Task details: In the listing below, identify each line with the word "brown" and return those lines.

Records provided:
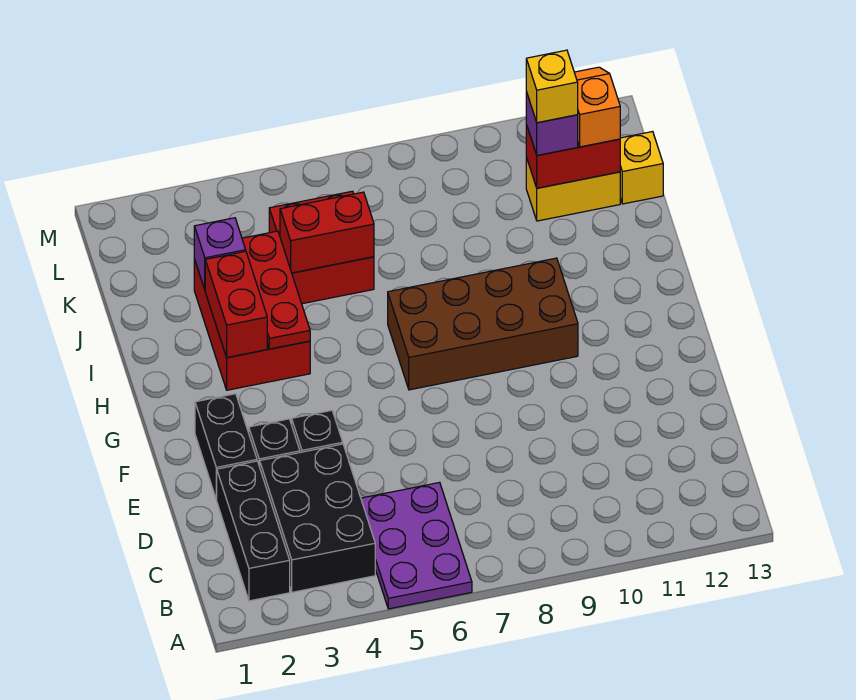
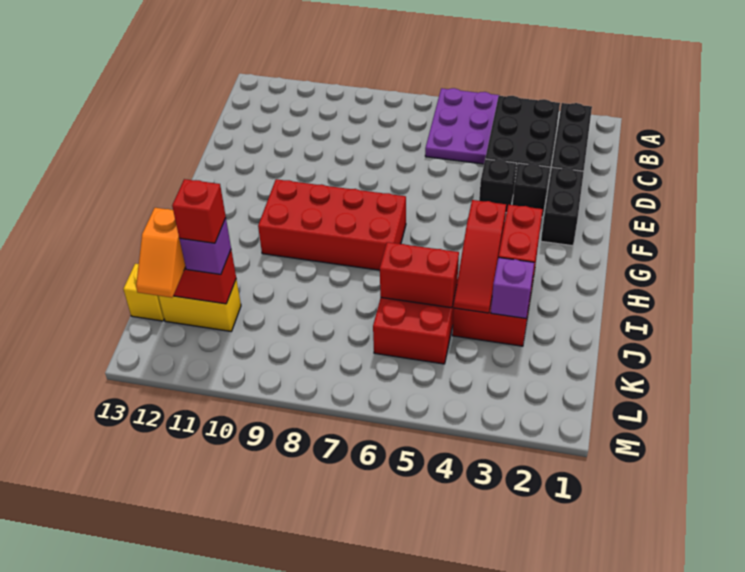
brown brick G7:H10 level 1 -> red brick G7:H10 level 1
red plate H4:J4 level 2 -> red slope H4:J4 level 2 top H
yellow brick K11 level 4 -> red brick K11 level 4

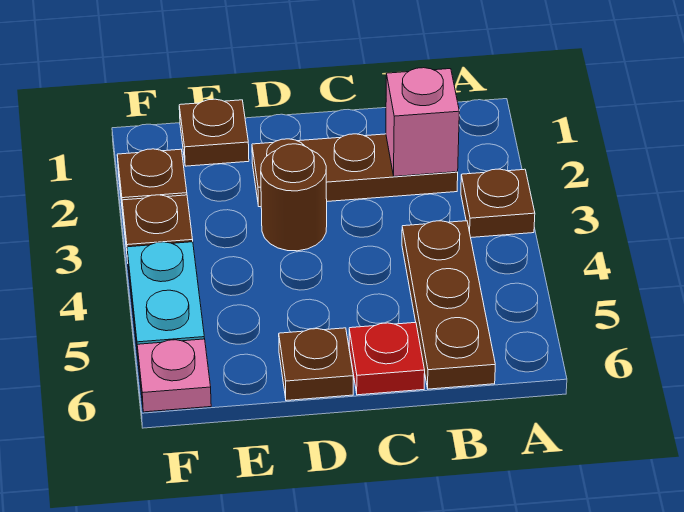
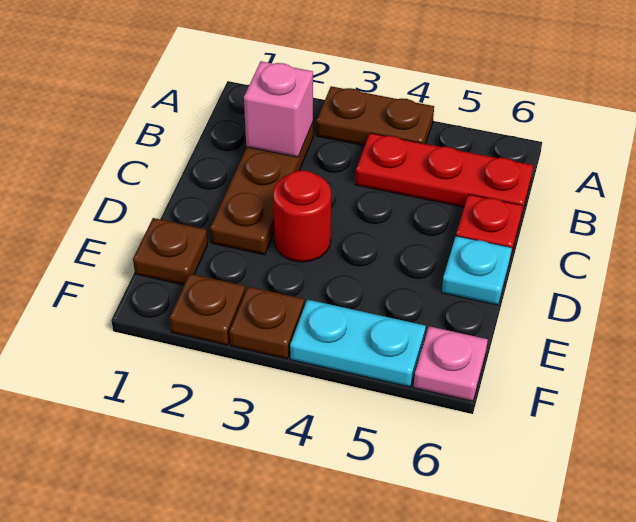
brown plate A3 level 1 -> brown plate A3:A4 level 1
brown plate B4:B6 level 1 -> red plate B4:B6 level 1
brown round brick D3 level 1 -> red round brick D3 level 1
brown plate D6 level 1 -> cyan plate D6 level 1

Written reply:
brown brick G7:H10 level 1 -> red brick G7:H10 level 1
brown plate A3 level 1 -> brown plate A3:A4 level 1
brown plate B4:B6 level 1 -> red plate B4:B6 level 1
brown round brick D3 level 1 -> red round brick D3 level 1
brown plate D6 level 1 -> cyan plate D6 level 1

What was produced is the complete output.